═══ DATA SUPPLIED ═══

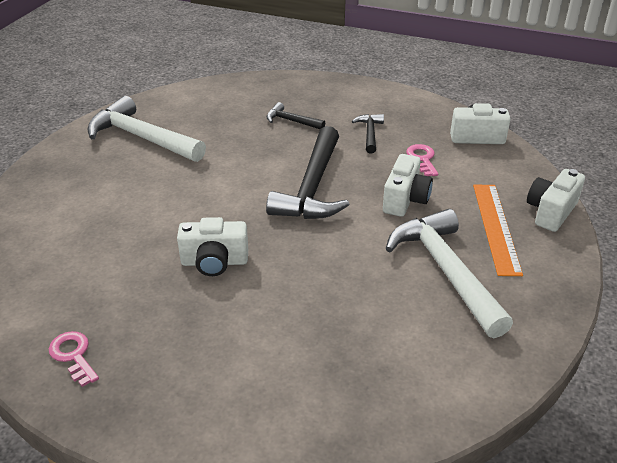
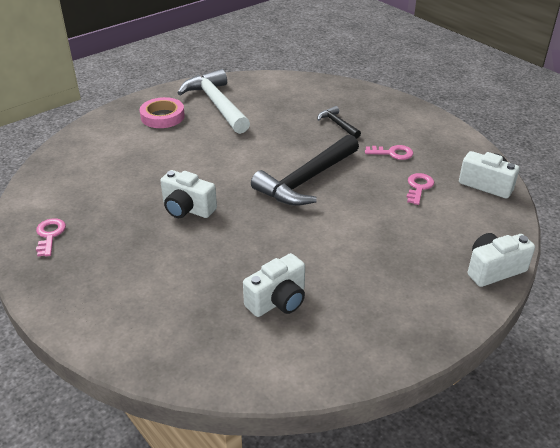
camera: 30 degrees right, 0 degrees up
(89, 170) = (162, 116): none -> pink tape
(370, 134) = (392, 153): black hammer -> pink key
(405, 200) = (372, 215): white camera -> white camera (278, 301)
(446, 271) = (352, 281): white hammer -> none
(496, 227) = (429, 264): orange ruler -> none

═══
═══ DATA SUPPLIED ═══

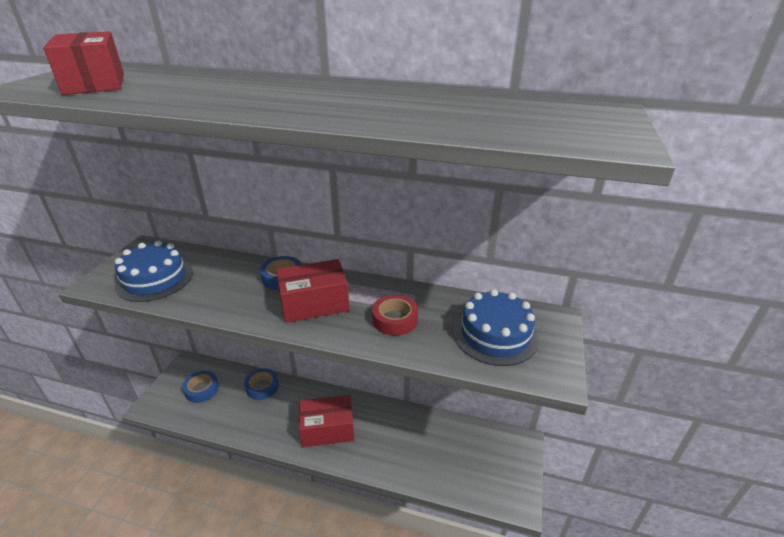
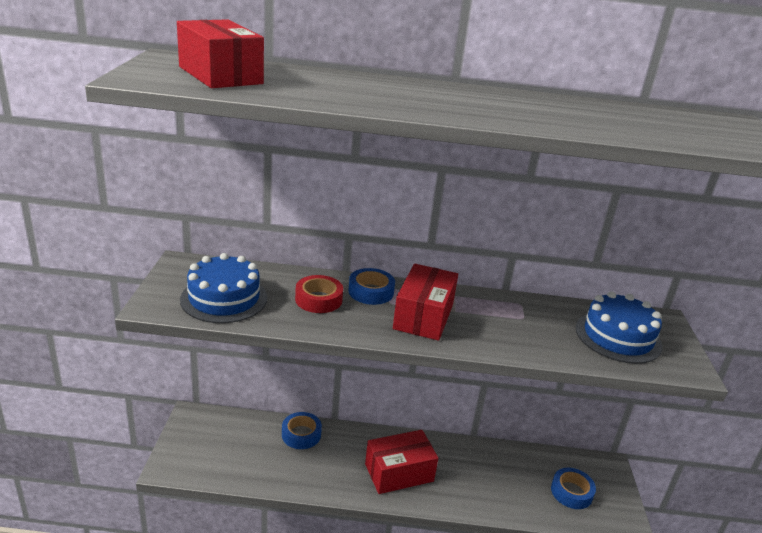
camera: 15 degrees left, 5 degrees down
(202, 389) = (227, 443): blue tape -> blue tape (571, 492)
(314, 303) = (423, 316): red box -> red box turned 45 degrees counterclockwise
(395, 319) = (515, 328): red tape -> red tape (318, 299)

═══
═══ DATA SUPPLIED ═══

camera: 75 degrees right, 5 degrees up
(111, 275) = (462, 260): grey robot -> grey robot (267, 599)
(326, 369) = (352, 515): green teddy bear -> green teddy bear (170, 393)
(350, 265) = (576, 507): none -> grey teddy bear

═══

**ABOUT THIS TASK**
Within the listing above, the range opens at the line with "(89, 170) = (162, 116): none -> pink tape" and closes at the line with "(496, 227) = (429, 264): orange ruler -> none". Reproduce exactly the lines of that range, including both ends.

**SOLUTION FOR THIS PROBLEM**
(89, 170) = (162, 116): none -> pink tape
(370, 134) = (392, 153): black hammer -> pink key
(405, 200) = (372, 215): white camera -> white camera (278, 301)
(446, 271) = (352, 281): white hammer -> none
(496, 227) = (429, 264): orange ruler -> none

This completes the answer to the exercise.